Work to be completed: Please find how many lines of the data contain the string "spinning", and respond with that number only.

Material for the task:
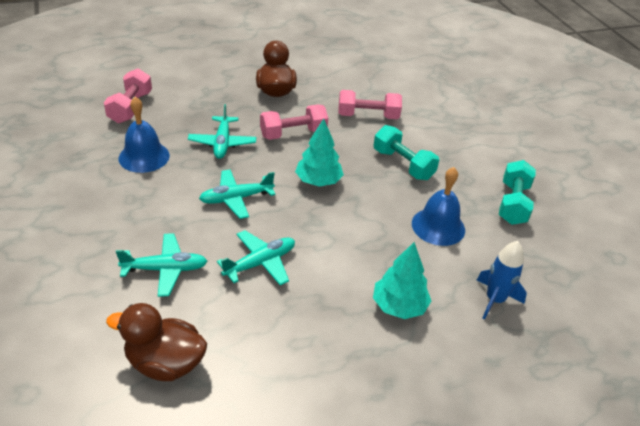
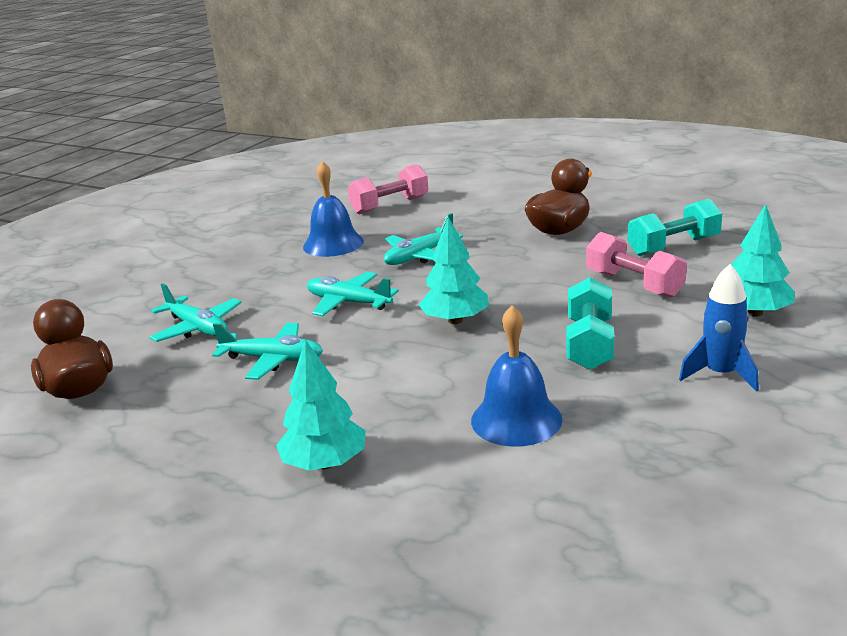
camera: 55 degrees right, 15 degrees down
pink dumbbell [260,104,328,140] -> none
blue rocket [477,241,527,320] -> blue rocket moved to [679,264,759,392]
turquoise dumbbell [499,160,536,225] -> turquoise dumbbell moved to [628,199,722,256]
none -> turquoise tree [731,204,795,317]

--

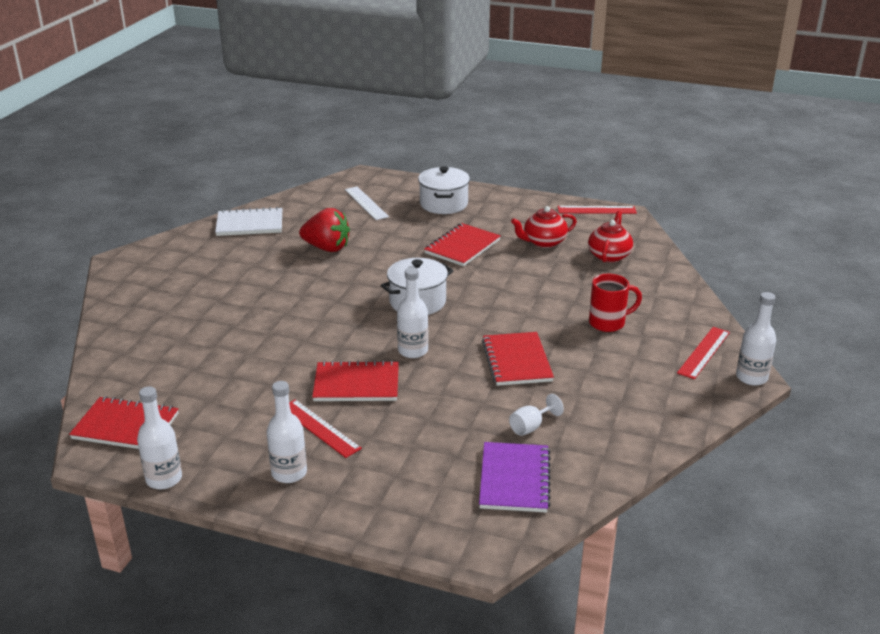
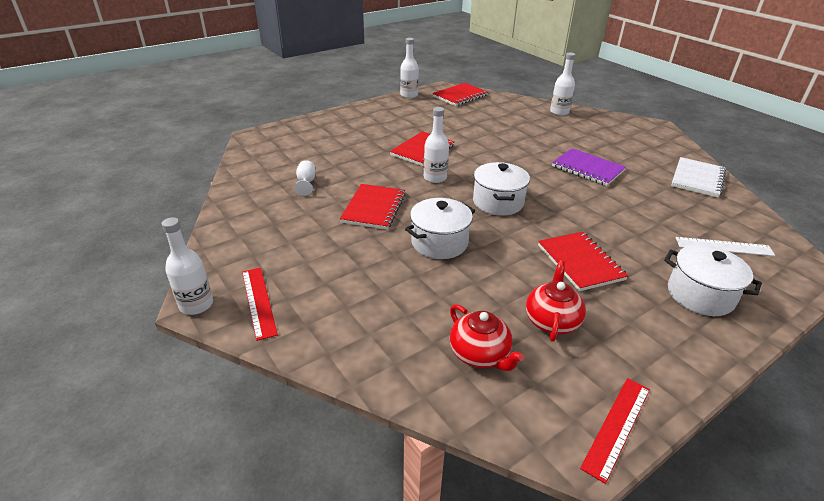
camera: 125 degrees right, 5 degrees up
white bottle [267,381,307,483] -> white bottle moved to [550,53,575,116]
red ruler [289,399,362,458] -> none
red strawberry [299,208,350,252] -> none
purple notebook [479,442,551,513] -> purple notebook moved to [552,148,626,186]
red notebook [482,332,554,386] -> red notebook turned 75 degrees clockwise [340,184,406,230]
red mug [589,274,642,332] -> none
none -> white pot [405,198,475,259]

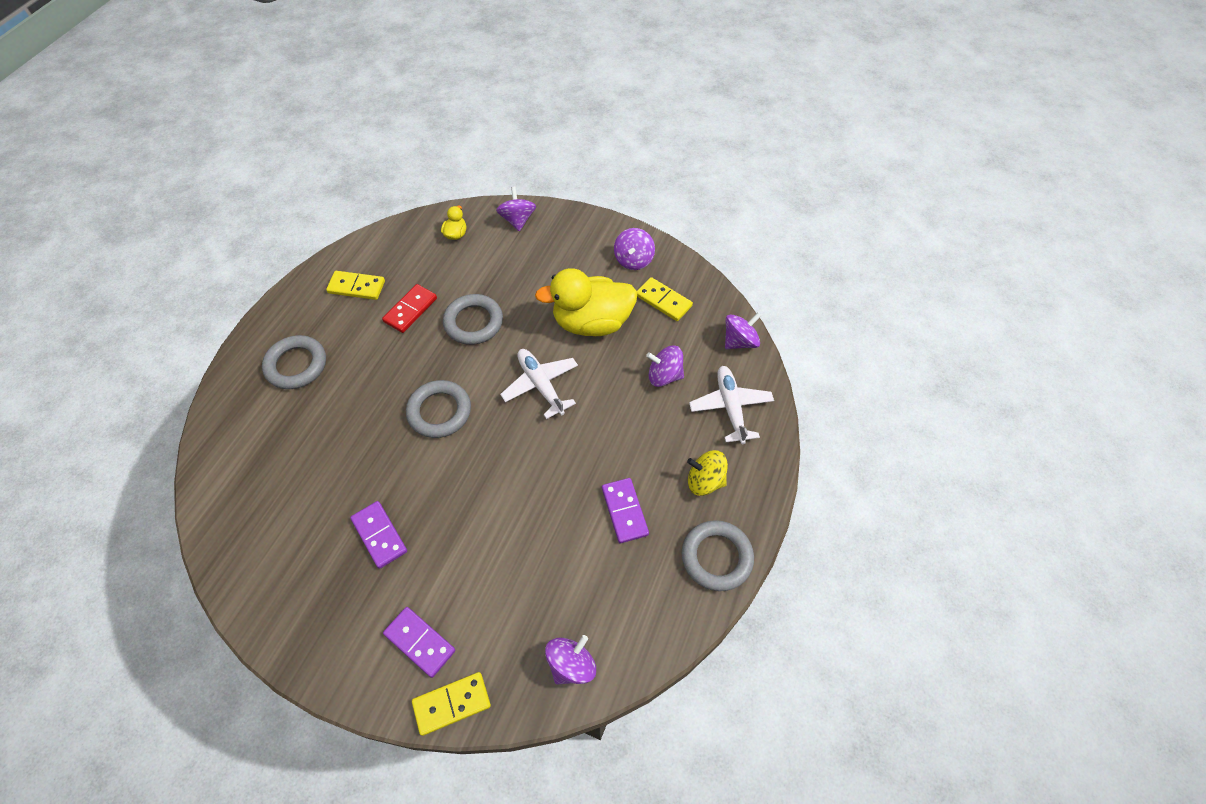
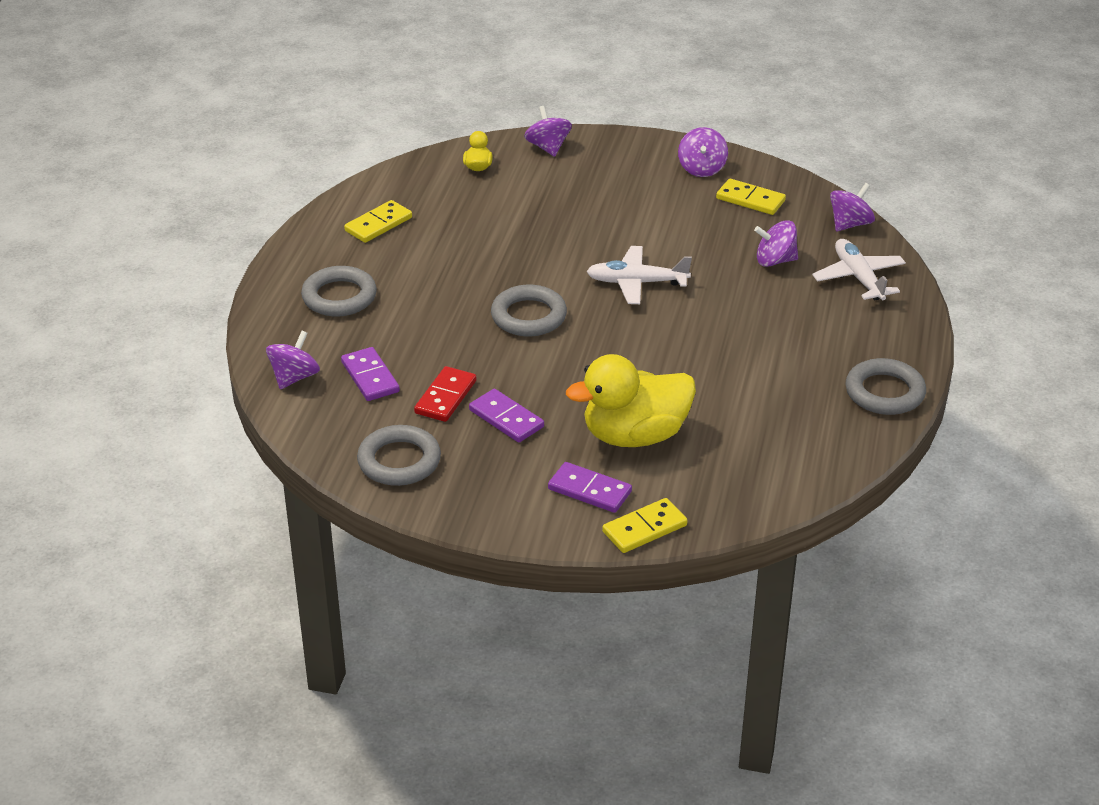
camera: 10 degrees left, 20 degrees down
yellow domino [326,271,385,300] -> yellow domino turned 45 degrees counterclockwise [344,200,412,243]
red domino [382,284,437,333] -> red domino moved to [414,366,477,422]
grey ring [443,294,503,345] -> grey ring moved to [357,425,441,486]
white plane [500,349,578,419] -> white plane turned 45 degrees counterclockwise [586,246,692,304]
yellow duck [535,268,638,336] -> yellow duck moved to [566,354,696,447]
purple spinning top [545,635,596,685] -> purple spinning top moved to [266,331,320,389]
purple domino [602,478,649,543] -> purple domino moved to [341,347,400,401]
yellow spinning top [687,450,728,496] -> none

Output for this exercise: 2